━━ PROVIDED RECORDS
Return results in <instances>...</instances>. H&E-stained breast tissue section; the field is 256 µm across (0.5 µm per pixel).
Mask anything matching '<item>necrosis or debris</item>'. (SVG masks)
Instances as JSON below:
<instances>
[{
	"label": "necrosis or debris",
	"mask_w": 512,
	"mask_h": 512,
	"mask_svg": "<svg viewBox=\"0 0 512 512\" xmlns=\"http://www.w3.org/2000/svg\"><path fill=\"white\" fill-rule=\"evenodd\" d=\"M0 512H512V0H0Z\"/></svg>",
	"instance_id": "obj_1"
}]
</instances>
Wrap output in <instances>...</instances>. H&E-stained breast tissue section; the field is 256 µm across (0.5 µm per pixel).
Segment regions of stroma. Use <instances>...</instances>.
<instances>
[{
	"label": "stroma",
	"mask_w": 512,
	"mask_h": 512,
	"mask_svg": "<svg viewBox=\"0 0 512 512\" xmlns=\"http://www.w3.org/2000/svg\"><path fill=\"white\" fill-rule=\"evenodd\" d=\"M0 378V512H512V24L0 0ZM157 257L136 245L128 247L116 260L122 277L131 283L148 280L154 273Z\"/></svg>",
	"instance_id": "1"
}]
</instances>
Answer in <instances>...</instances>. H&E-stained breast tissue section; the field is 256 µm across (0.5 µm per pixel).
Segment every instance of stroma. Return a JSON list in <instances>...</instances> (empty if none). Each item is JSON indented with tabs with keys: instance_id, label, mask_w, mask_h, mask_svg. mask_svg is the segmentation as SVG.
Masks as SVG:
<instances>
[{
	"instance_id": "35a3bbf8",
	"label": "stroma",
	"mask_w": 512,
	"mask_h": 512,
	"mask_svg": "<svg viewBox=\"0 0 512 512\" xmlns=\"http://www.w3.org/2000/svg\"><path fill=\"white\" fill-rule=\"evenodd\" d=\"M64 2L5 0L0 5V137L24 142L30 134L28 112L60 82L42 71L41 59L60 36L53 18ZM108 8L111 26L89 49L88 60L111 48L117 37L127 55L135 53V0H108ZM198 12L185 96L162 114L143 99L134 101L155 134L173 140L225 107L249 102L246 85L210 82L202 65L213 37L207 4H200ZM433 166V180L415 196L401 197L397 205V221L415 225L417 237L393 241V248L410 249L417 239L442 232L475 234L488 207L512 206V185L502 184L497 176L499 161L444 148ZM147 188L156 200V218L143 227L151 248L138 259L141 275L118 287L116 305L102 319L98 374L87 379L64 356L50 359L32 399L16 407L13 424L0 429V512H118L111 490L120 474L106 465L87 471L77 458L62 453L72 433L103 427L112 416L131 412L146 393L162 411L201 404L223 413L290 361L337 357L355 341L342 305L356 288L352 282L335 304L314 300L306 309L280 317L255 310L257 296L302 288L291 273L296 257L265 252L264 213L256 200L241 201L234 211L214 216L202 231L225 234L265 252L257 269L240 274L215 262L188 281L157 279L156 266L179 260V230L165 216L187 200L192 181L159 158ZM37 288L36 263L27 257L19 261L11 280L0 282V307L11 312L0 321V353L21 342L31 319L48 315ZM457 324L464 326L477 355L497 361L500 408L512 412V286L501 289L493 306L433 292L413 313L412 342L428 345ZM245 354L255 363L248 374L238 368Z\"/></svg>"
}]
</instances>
━━━━
Reproduce each entry above exactly, keeping every word.

### RESULT OF THE TASK
Return results in <instances>...</instances>. H&E-stained breast tissue section; the field is 256 µm across (0.5 µm per pixel).
Mask anything matching '<item>necrosis or debris</item>'. (SVG masks)
Instances as JSON below:
<instances>
[{
	"label": "necrosis or debris",
	"mask_w": 512,
	"mask_h": 512,
	"mask_svg": "<svg viewBox=\"0 0 512 512\" xmlns=\"http://www.w3.org/2000/svg\"><path fill=\"white\" fill-rule=\"evenodd\" d=\"M0 512H512V0H0Z\"/></svg>",
	"instance_id": "obj_1"
}]
</instances>
Wrap output in <instances>...</instances>. H&E-stained breast tissue section; the field is 256 µm across (0.5 µm per pixel).
Segment regions of stroma. Use <instances>...</instances>.
<instances>
[{
	"label": "stroma",
	"mask_w": 512,
	"mask_h": 512,
	"mask_svg": "<svg viewBox=\"0 0 512 512\" xmlns=\"http://www.w3.org/2000/svg\"><path fill=\"white\" fill-rule=\"evenodd\" d=\"M0 378V512H512V24L0 0ZM157 257L136 245L128 247L116 260L122 277L131 283L148 280L154 273Z\"/></svg>",
	"instance_id": "1"
}]
</instances>
Answer in <instances>...</instances>. H&E-stained breast tissue section; the field is 256 µm across (0.5 µm per pixel).
Segment every instance of stroma. Return a JSON list in <instances>...</instances> (empty if none). Each item is JSON indented with tabs with keys: instance_id, label, mask_w, mask_h, mask_svg. mask_svg is the segmentation as SVG.
Masks as SVG:
<instances>
[{
	"instance_id": "35a3bbf8",
	"label": "stroma",
	"mask_w": 512,
	"mask_h": 512,
	"mask_svg": "<svg viewBox=\"0 0 512 512\" xmlns=\"http://www.w3.org/2000/svg\"><path fill=\"white\" fill-rule=\"evenodd\" d=\"M64 2L5 0L0 5V137L24 142L30 134L28 112L60 82L42 71L41 59L60 36L53 18ZM108 8L111 26L89 49L88 60L111 48L117 37L127 55L135 53V0H108ZM198 12L185 96L162 114L143 99L134 101L155 134L173 140L225 107L249 102L246 85L210 82L202 65L213 37L207 4H200ZM433 166V180L415 196L401 197L397 205V221L415 225L417 237L393 241V248L410 249L417 239L442 232L475 234L488 207L512 206V185L502 184L497 176L499 161L444 148ZM147 188L156 200V218L143 227L151 248L138 259L141 275L118 287L116 305L102 319L98 374L87 379L64 356L50 359L32 399L16 407L13 424L0 429V512H118L111 490L120 474L106 465L87 471L77 458L62 453L72 433L103 427L112 416L131 412L146 393L162 411L201 404L223 413L290 361L337 357L355 341L342 305L356 288L352 282L335 304L314 300L306 309L280 317L255 310L257 296L302 288L291 273L296 257L265 252L264 213L256 200L241 201L234 211L214 216L202 231L225 234L265 252L257 269L240 274L215 262L188 281L157 279L156 266L179 260V230L165 216L187 200L192 181L159 158ZM37 288L36 263L27 257L19 261L11 280L0 282V307L11 312L0 321V353L21 342L31 319L48 315ZM457 324L464 326L477 355L497 361L500 408L512 412V286L501 289L493 306L433 292L413 313L412 342L428 345ZM245 354L255 363L248 374L238 368Z\"/></svg>"
}]
</instances>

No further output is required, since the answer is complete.